* ENTRIES SUPPLIED:
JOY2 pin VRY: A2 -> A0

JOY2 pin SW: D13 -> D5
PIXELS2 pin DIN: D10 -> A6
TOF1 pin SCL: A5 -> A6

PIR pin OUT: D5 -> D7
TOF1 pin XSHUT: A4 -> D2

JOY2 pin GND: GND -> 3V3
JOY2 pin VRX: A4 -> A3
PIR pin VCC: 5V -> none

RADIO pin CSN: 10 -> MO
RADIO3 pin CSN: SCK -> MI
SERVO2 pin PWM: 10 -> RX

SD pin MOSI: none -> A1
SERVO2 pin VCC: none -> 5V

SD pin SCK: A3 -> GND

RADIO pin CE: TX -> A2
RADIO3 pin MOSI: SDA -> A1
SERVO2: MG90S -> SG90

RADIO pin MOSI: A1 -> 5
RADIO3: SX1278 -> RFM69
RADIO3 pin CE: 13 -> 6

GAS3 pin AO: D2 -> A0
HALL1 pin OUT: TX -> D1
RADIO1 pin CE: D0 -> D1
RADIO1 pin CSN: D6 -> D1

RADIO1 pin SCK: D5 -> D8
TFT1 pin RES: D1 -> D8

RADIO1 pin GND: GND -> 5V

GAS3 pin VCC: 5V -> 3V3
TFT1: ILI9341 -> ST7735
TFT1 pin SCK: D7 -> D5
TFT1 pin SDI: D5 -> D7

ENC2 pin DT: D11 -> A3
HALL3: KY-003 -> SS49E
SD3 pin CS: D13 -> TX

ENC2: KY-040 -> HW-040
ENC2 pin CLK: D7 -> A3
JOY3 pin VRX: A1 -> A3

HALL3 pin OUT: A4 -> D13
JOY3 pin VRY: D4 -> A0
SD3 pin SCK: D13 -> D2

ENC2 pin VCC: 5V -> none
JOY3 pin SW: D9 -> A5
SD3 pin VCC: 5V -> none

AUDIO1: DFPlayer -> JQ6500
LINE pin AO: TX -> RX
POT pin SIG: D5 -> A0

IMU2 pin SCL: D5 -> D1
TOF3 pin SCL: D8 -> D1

* WORK ORDER: Every entry must come back exactly as written above.

* YOUR RESPONSE:
JOY2 pin VRY: A2 -> A0

JOY2 pin SW: D13 -> D5
PIXELS2 pin DIN: D10 -> A6
TOF1 pin SCL: A5 -> A6

PIR pin OUT: D5 -> D7
TOF1 pin XSHUT: A4 -> D2

JOY2 pin GND: GND -> 3V3
JOY2 pin VRX: A4 -> A3
PIR pin VCC: 5V -> none

RADIO pin CSN: 10 -> MO
RADIO3 pin CSN: SCK -> MI
SERVO2 pin PWM: 10 -> RX

SD pin MOSI: none -> A1
SERVO2 pin VCC: none -> 5V

SD pin SCK: A3 -> GND

RADIO pin CE: TX -> A2
RADIO3 pin MOSI: SDA -> A1
SERVO2: MG90S -> SG90

RADIO pin MOSI: A1 -> 5
RADIO3: SX1278 -> RFM69
RADIO3 pin CE: 13 -> 6

GAS3 pin AO: D2 -> A0
HALL1 pin OUT: TX -> D1
RADIO1 pin CE: D0 -> D1
RADIO1 pin CSN: D6 -> D1

RADIO1 pin SCK: D5 -> D8
TFT1 pin RES: D1 -> D8

RADIO1 pin GND: GND -> 5V

GAS3 pin VCC: 5V -> 3V3
TFT1: ILI9341 -> ST7735
TFT1 pin SCK: D7 -> D5
TFT1 pin SDI: D5 -> D7

ENC2 pin DT: D11 -> A3
HALL3: KY-003 -> SS49E
SD3 pin CS: D13 -> TX

ENC2: KY-040 -> HW-040
ENC2 pin CLK: D7 -> A3
JOY3 pin VRX: A1 -> A3

HALL3 pin OUT: A4 -> D13
JOY3 pin VRY: D4 -> A0
SD3 pin SCK: D13 -> D2

ENC2 pin VCC: 5V -> none
JOY3 pin SW: D9 -> A5
SD3 pin VCC: 5V -> none

AUDIO1: DFPlayer -> JQ6500
LINE pin AO: TX -> RX
POT pin SIG: D5 -> A0

IMU2 pin SCL: D5 -> D1
TOF3 pin SCL: D8 -> D1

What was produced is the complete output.